--- WHAT IS REQUIRED ---
Reproduce every line of the records below word for word, but leave the pictures out of your answer.

• • •

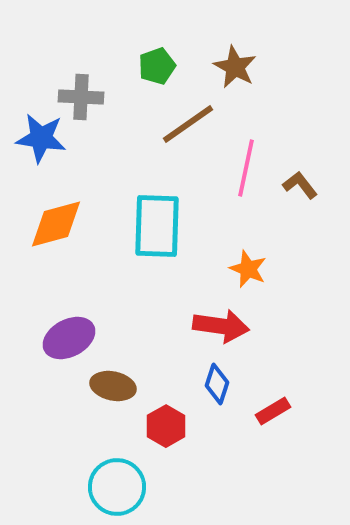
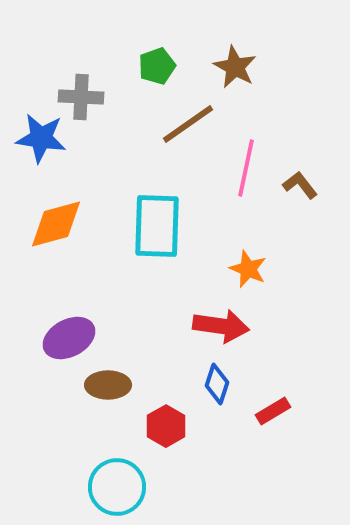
brown ellipse: moved 5 px left, 1 px up; rotated 12 degrees counterclockwise
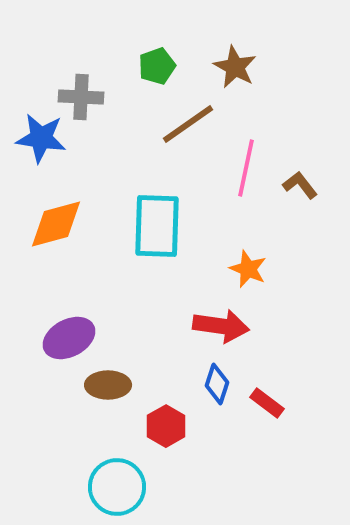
red rectangle: moved 6 px left, 8 px up; rotated 68 degrees clockwise
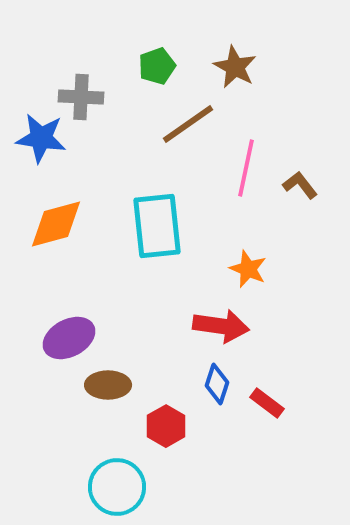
cyan rectangle: rotated 8 degrees counterclockwise
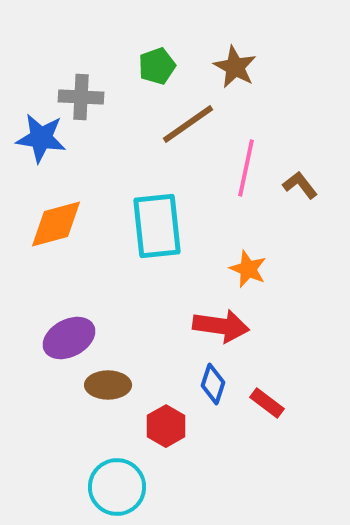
blue diamond: moved 4 px left
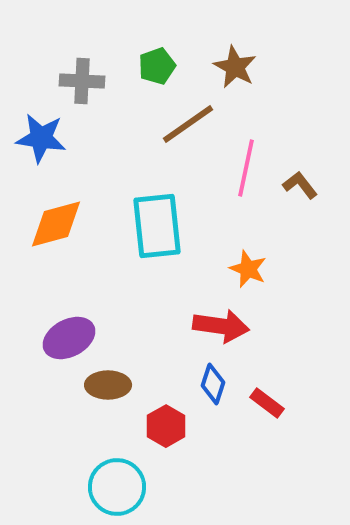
gray cross: moved 1 px right, 16 px up
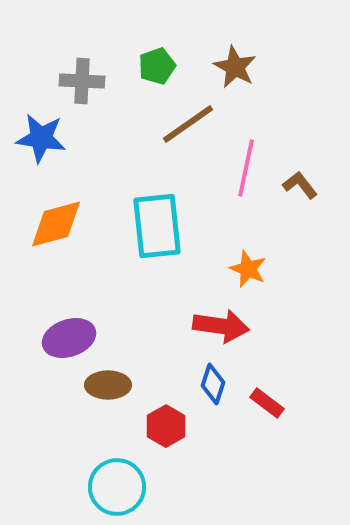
purple ellipse: rotated 9 degrees clockwise
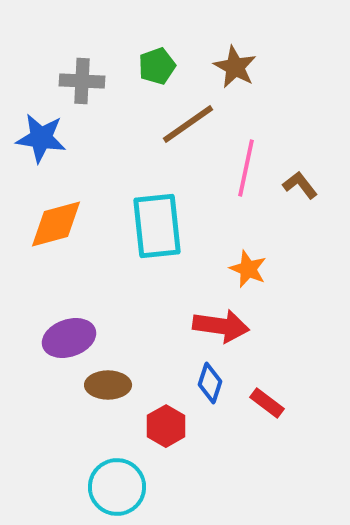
blue diamond: moved 3 px left, 1 px up
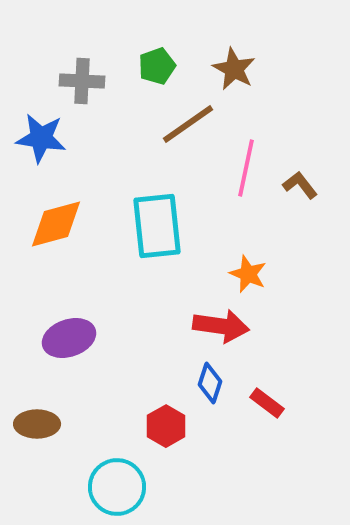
brown star: moved 1 px left, 2 px down
orange star: moved 5 px down
brown ellipse: moved 71 px left, 39 px down
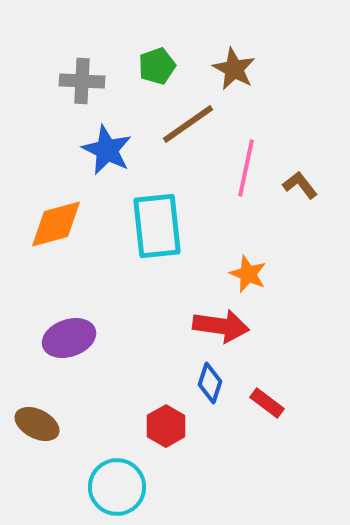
blue star: moved 66 px right, 12 px down; rotated 18 degrees clockwise
brown ellipse: rotated 27 degrees clockwise
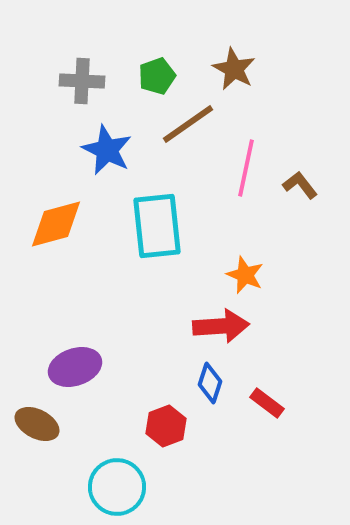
green pentagon: moved 10 px down
orange star: moved 3 px left, 1 px down
red arrow: rotated 12 degrees counterclockwise
purple ellipse: moved 6 px right, 29 px down
red hexagon: rotated 9 degrees clockwise
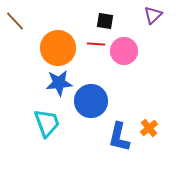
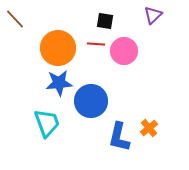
brown line: moved 2 px up
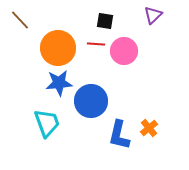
brown line: moved 5 px right, 1 px down
blue L-shape: moved 2 px up
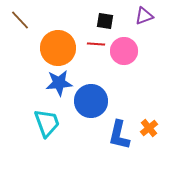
purple triangle: moved 9 px left, 1 px down; rotated 24 degrees clockwise
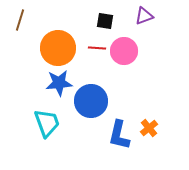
brown line: rotated 60 degrees clockwise
red line: moved 1 px right, 4 px down
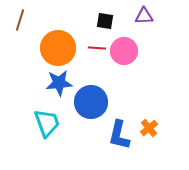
purple triangle: rotated 18 degrees clockwise
blue circle: moved 1 px down
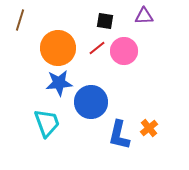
red line: rotated 42 degrees counterclockwise
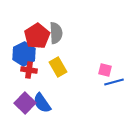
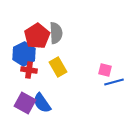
purple square: rotated 15 degrees counterclockwise
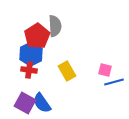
gray semicircle: moved 1 px left, 7 px up
blue hexagon: moved 7 px right
yellow rectangle: moved 9 px right, 4 px down
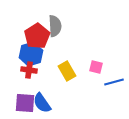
blue hexagon: rotated 10 degrees clockwise
pink square: moved 9 px left, 3 px up
purple square: rotated 25 degrees counterclockwise
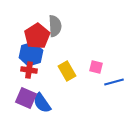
purple square: moved 1 px right, 5 px up; rotated 20 degrees clockwise
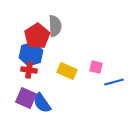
yellow rectangle: rotated 36 degrees counterclockwise
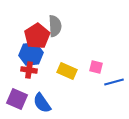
blue hexagon: rotated 10 degrees clockwise
purple square: moved 9 px left, 1 px down
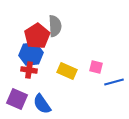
blue semicircle: moved 1 px down
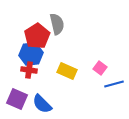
gray semicircle: moved 2 px right, 2 px up; rotated 10 degrees counterclockwise
pink square: moved 4 px right, 1 px down; rotated 24 degrees clockwise
blue line: moved 2 px down
blue semicircle: rotated 10 degrees counterclockwise
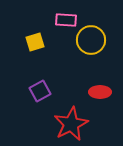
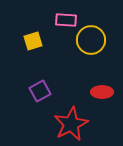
yellow square: moved 2 px left, 1 px up
red ellipse: moved 2 px right
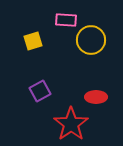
red ellipse: moved 6 px left, 5 px down
red star: rotated 8 degrees counterclockwise
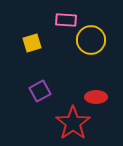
yellow square: moved 1 px left, 2 px down
red star: moved 2 px right, 1 px up
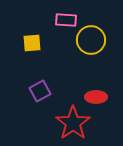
yellow square: rotated 12 degrees clockwise
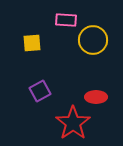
yellow circle: moved 2 px right
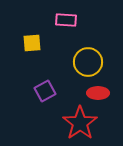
yellow circle: moved 5 px left, 22 px down
purple square: moved 5 px right
red ellipse: moved 2 px right, 4 px up
red star: moved 7 px right
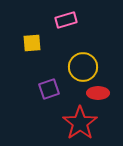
pink rectangle: rotated 20 degrees counterclockwise
yellow circle: moved 5 px left, 5 px down
purple square: moved 4 px right, 2 px up; rotated 10 degrees clockwise
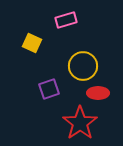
yellow square: rotated 30 degrees clockwise
yellow circle: moved 1 px up
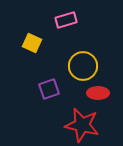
red star: moved 2 px right, 2 px down; rotated 24 degrees counterclockwise
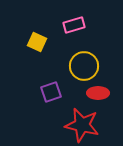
pink rectangle: moved 8 px right, 5 px down
yellow square: moved 5 px right, 1 px up
yellow circle: moved 1 px right
purple square: moved 2 px right, 3 px down
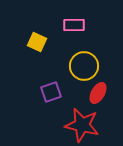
pink rectangle: rotated 15 degrees clockwise
red ellipse: rotated 60 degrees counterclockwise
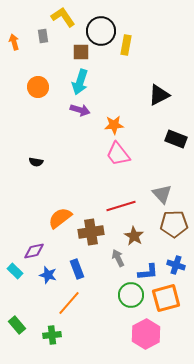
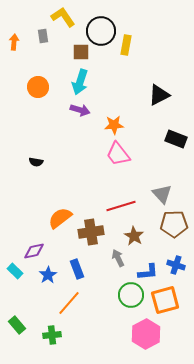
orange arrow: rotated 21 degrees clockwise
blue star: rotated 24 degrees clockwise
orange square: moved 1 px left, 2 px down
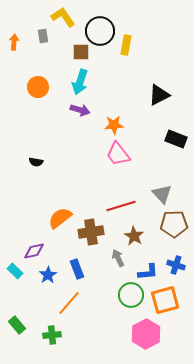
black circle: moved 1 px left
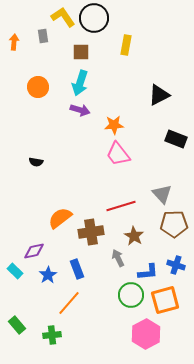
black circle: moved 6 px left, 13 px up
cyan arrow: moved 1 px down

• • •

--- THE SOLUTION ---
brown ellipse: moved 5 px left, 1 px up; rotated 12 degrees counterclockwise
red rectangle: moved 6 px left, 8 px up; rotated 68 degrees clockwise
cyan rectangle: rotated 8 degrees counterclockwise
blue diamond: moved 4 px left
gray cross: moved 1 px right, 16 px up
purple ellipse: rotated 9 degrees clockwise
blue diamond: moved 3 px left, 1 px up
brown star: moved 1 px left, 2 px down
orange star: moved 5 px down
brown ellipse: moved 71 px left, 39 px down
blue star: moved 66 px right, 12 px down; rotated 18 degrees clockwise
brown ellipse: rotated 27 degrees clockwise
green pentagon: moved 10 px down
orange star: moved 3 px left, 1 px down
red arrow: rotated 12 degrees counterclockwise
purple ellipse: moved 6 px right, 29 px down
red hexagon: rotated 9 degrees clockwise
brown line: moved 2 px up
brown line: moved 5 px right, 1 px down
blue L-shape: moved 2 px up
purple triangle: moved 9 px left, 1 px down; rotated 24 degrees clockwise
brown line: rotated 60 degrees clockwise
red line: moved 1 px right, 4 px down
purple triangle: rotated 18 degrees clockwise
blue circle: moved 1 px down
red line: rotated 42 degrees counterclockwise
purple square: rotated 15 degrees counterclockwise
gray semicircle: moved 1 px left, 7 px up
blue hexagon: moved 7 px right
yellow rectangle: moved 9 px right, 4 px down
blue hexagon: rotated 10 degrees clockwise
pink square: moved 9 px left, 3 px up
purple square: rotated 25 degrees counterclockwise
purple square: moved 1 px right, 5 px up; rotated 20 degrees clockwise
yellow rectangle: rotated 36 degrees counterclockwise
blue hexagon: rotated 10 degrees clockwise
purple square: moved 9 px left, 1 px down
blue semicircle: moved 1 px down
gray semicircle: moved 2 px right, 2 px up; rotated 10 degrees counterclockwise
pink square: moved 4 px right, 1 px down; rotated 24 degrees clockwise
blue line: moved 2 px down
blue semicircle: rotated 10 degrees counterclockwise
yellow square: moved 2 px left, 1 px up
red ellipse: moved 2 px right
red ellipse: moved 6 px left, 5 px down
red star: rotated 8 degrees counterclockwise
yellow square: moved 1 px left, 2 px down
red star: moved 2 px right, 1 px up
yellow square: rotated 12 degrees clockwise
yellow circle: moved 2 px right
yellow circle: moved 5 px left, 22 px down
purple square: moved 5 px right
red ellipse: moved 2 px right, 4 px up
red star: moved 7 px right
pink rectangle: rotated 20 degrees counterclockwise
yellow circle: moved 5 px left, 5 px down
purple square: moved 4 px right, 2 px up; rotated 10 degrees clockwise
yellow square: rotated 30 degrees clockwise
yellow circle: moved 1 px up
red star: moved 2 px right, 2 px down; rotated 24 degrees counterclockwise
pink rectangle: moved 8 px right, 5 px down
yellow square: moved 5 px right, 1 px up
yellow circle: moved 1 px right
purple square: moved 2 px right, 3 px down
pink rectangle: rotated 15 degrees clockwise
red ellipse: rotated 60 degrees counterclockwise
orange arrow: rotated 21 degrees clockwise
blue star: rotated 24 degrees clockwise
orange square: moved 1 px left, 2 px down
black circle: moved 1 px left
black circle: moved 6 px left, 13 px up
cyan arrow: moved 1 px down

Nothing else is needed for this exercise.